# Task to carry out
Update the items below by swapping every instance of "suede beige couch" for "gray fabric sofa" and changing nothing else. Leave the pictures out of your answer.

# Data
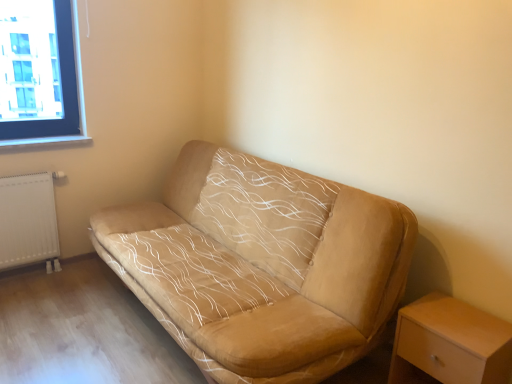
Question: From a real-world perspective, is white matte radiator at lower left located beneath light wood/wooden nightstand at lower right?

Choices:
 (A) no
 (B) yes

Answer: (A)

Question: Is white matte radiator at lower left shorter than light wood/wooden nightstand at lower right?

Choices:
 (A) yes
 (B) no

Answer: (B)

Question: Is white matte radiator at lower left further to the viewer compared to light wood/wooden nightstand at lower right?

Choices:
 (A) no
 (B) yes

Answer: (B)

Question: From the image's perspective, is white matte radiator at lower left below light wood/wooden nightstand at lower right?

Choices:
 (A) yes
 (B) no

Answer: (B)

Question: Considering the relative sizes of white matte radiator at lower left and light wood/wooden nightstand at lower right in the image provided, is white matte radiator at lower left thinner than light wood/wooden nightstand at lower right?

Choices:
 (A) yes
 (B) no

Answer: (A)

Question: Is suede beige couch at center inside or outside of white matte radiator at lower left?

Choices:
 (A) outside
 (B) inside

Answer: (A)

Question: In terms of height, does suede beige couch at center look taller or shorter compared to white matte radiator at lower left?

Choices:
 (A) short
 (B) tall

Answer: (B)

Question: From a real-world perspective, is suede beige couch at center positioned above or below white matte radiator at lower left?

Choices:
 (A) above
 (B) below

Answer: (A)

Question: Would you say suede beige couch at center is to the left or to the right of white matte radiator at lower left in the picture?

Choices:
 (A) left
 (B) right

Answer: (B)

Question: Considering the positions of white matte radiator at lower left and light wood/wooden nightstand at lower right in the image, is white matte radiator at lower left bigger or smaller than light wood/wooden nightstand at lower right?

Choices:
 (A) small
 (B) big

Answer: (A)

Question: In terms of width, does white matte radiator at lower left look wider or thinner when compared to light wood/wooden nightstand at lower right?

Choices:
 (A) thin
 (B) wide

Answer: (A)

Question: Is white matte radiator at lower left to the left or to the right of light wood/wooden nightstand at lower right in the image?

Choices:
 (A) right
 (B) left

Answer: (B)

Question: From the image's perspective, is white matte radiator at lower left located above or below light wood/wooden nightstand at lower right?

Choices:
 (A) below
 (B) above

Answer: (B)

Question: Considering the relative positions of light wood/wooden nightstand at lower right and suede beige couch at center in the image provided, is light wood/wooden nightstand at lower right to the left or to the right of suede beige couch at center?

Choices:
 (A) left
 (B) right

Answer: (B)

Question: Considering their positions, is light wood/wooden nightstand at lower right located in front of or behind suede beige couch at center?

Choices:
 (A) front
 (B) behind

Answer: (B)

# Result
Question: From a real-world perspective, is white matte radiator at lower left located beneath light wood/wooden nightstand at lower right?

Choices:
 (A) no
 (B) yes

Answer: (A)

Question: Is white matte radiator at lower left shorter than light wood/wooden nightstand at lower right?

Choices:
 (A) yes
 (B) no

Answer: (B)

Question: Is white matte radiator at lower left further to the viewer compared to light wood/wooden nightstand at lower right?

Choices:
 (A) no
 (B) yes

Answer: (B)

Question: From the image's perspective, is white matte radiator at lower left below light wood/wooden nightstand at lower right?

Choices:
 (A) yes
 (B) no

Answer: (B)

Question: Considering the relative sizes of white matte radiator at lower left and light wood/wooden nightstand at lower right in the image provided, is white matte radiator at lower left thinner than light wood/wooden nightstand at lower right?

Choices:
 (A) yes
 (B) no

Answer: (A)

Question: Is gray fabric sofa at center inside or outside of white matte radiator at lower left?

Choices:
 (A) outside
 (B) inside

Answer: (A)

Question: In terms of height, does gray fabric sofa at center look taller or shorter compared to white matte radiator at lower left?

Choices:
 (A) short
 (B) tall

Answer: (B)

Question: From a real-world perspective, is gray fabric sofa at center positioned above or below white matte radiator at lower left?

Choices:
 (A) above
 (B) below

Answer: (A)

Question: Would you say gray fabric sofa at center is to the left or to the right of white matte radiator at lower left in the picture?

Choices:
 (A) left
 (B) right

Answer: (B)

Question: Considering the positions of white matte radiator at lower left and light wood/wooden nightstand at lower right in the image, is white matte radiator at lower left bigger or smaller than light wood/wooden nightstand at lower right?

Choices:
 (A) small
 (B) big

Answer: (A)

Question: In terms of width, does white matte radiator at lower left look wider or thinner when compared to light wood/wooden nightstand at lower right?

Choices:
 (A) thin
 (B) wide

Answer: (A)

Question: Is white matte radiator at lower left to the left or to the right of light wood/wooden nightstand at lower right in the image?

Choices:
 (A) right
 (B) left

Answer: (B)

Question: From the image's perspective, is white matte radiator at lower left located above or below light wood/wooden nightstand at lower right?

Choices:
 (A) below
 (B) above

Answer: (B)

Question: Considering the relative positions of light wood/wooden nightstand at lower right and gray fabric sofa at center in the image provided, is light wood/wooden nightstand at lower right to the left or to the right of gray fabric sofa at center?

Choices:
 (A) left
 (B) right

Answer: (B)

Question: Considering their positions, is light wood/wooden nightstand at lower right located in front of or behind gray fabric sofa at center?

Choices:
 (A) front
 (B) behind

Answer: (B)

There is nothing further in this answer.